Problem details → Please retype the rows word for word, starting at the first row and ending at the row that contains "Happy Casa Brindisi (712, 220)", both included. Leave the pictures out of your answer.

Source records →
::::

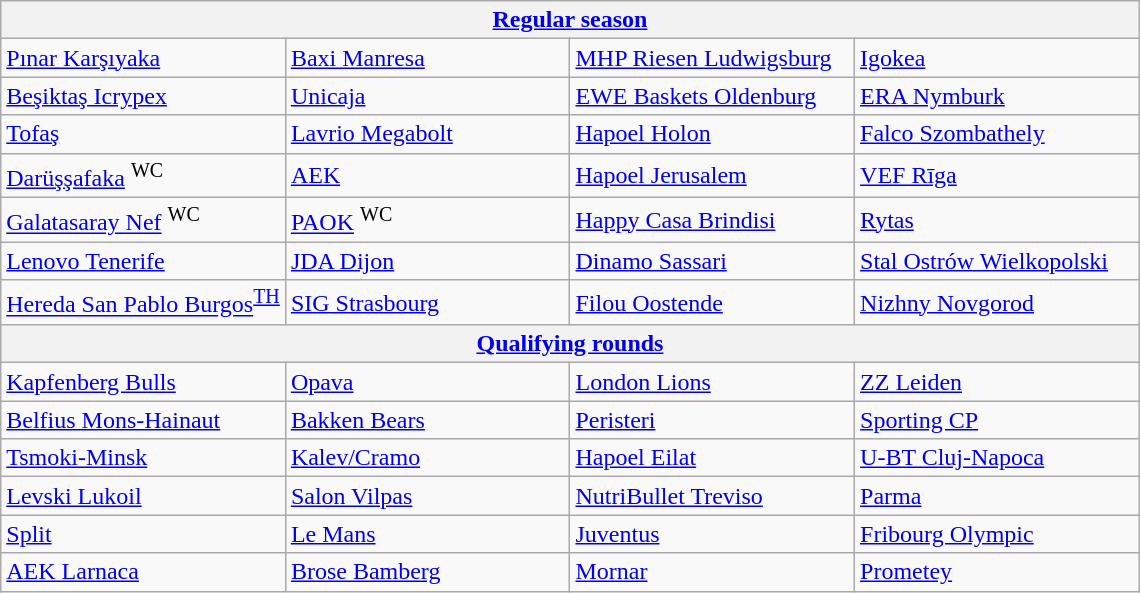
Beşiktaş Icrypex (144, 96)
Prometey (998, 572)
Rytas (998, 220)
Tofaş (144, 134)
Filou Oostende (712, 302)
AEK Larnaca (144, 572)
Bakken Bears (428, 420)
Levski Lukoil (144, 496)
Hereda San Pablo BurgosTH (144, 302)
Brose Bamberg (428, 572)
Happy Casa Brindisi (712, 220)
Fribourg Olympic (998, 534)
Tsmoki-Minsk (144, 458)
Salon Vilpas (428, 496)
Pınar Karşıyaka (144, 58)
Igokea (998, 58)
Mornar (712, 572)
Stal Ostrów Wielkopolski (998, 261)
NutriBullet Treviso (712, 496)
Opava (428, 382)
Nizhny Novgorod (998, 302)
Hapoel Eilat (712, 458)
SIG Strasbourg (428, 302)
Falco Szombathely (998, 134)
London Lions (712, 382)
Parma (998, 496)
Split (144, 534)
Unicaja (428, 96)
Kapfenberg Bulls (144, 382)
Dinamo Sassari (712, 261)
Qualifying rounds (570, 344)
U-BT Cluj-Napoca (998, 458)
Belfius Mons-Hainaut (144, 420)
Peristeri (712, 420)
Baxi Manresa (428, 58)
Lenovo Tenerife (144, 261)
Le Mans (428, 534)
EWE Baskets Oldenburg (712, 96)
PAOK WC (428, 220)
ZZ Leiden (998, 382)
AEK (428, 176)
Darüşşafaka WC (144, 176)
VEF Rīga (998, 176)
ERA Nymburk (998, 96)
Hapoel Holon (712, 134)
Juventus (712, 534)
Regular season (570, 20)
Galatasaray Nef WC (144, 220)
Sporting CP (998, 420)
Hapoel Jerusalem (712, 176)
Lavrio Megabolt (428, 134)
MHP Riesen Ludwigsburg (712, 58)
JDA Dijon (428, 261)
Kalev/Cramo (428, 458)
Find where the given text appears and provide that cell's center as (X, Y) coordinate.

::::

Finished task →
Beşiktaş Icrypex (144, 96)
Prometey (998, 572)
Rytas (998, 220)
Tofaş (144, 134)
Filou Oostende (712, 302)
AEK Larnaca (144, 572)
Bakken Bears (428, 420)
Levski Lukoil (144, 496)
Hereda San Pablo BurgosTH (144, 302)
Brose Bamberg (428, 572)
Happy Casa Brindisi (712, 220)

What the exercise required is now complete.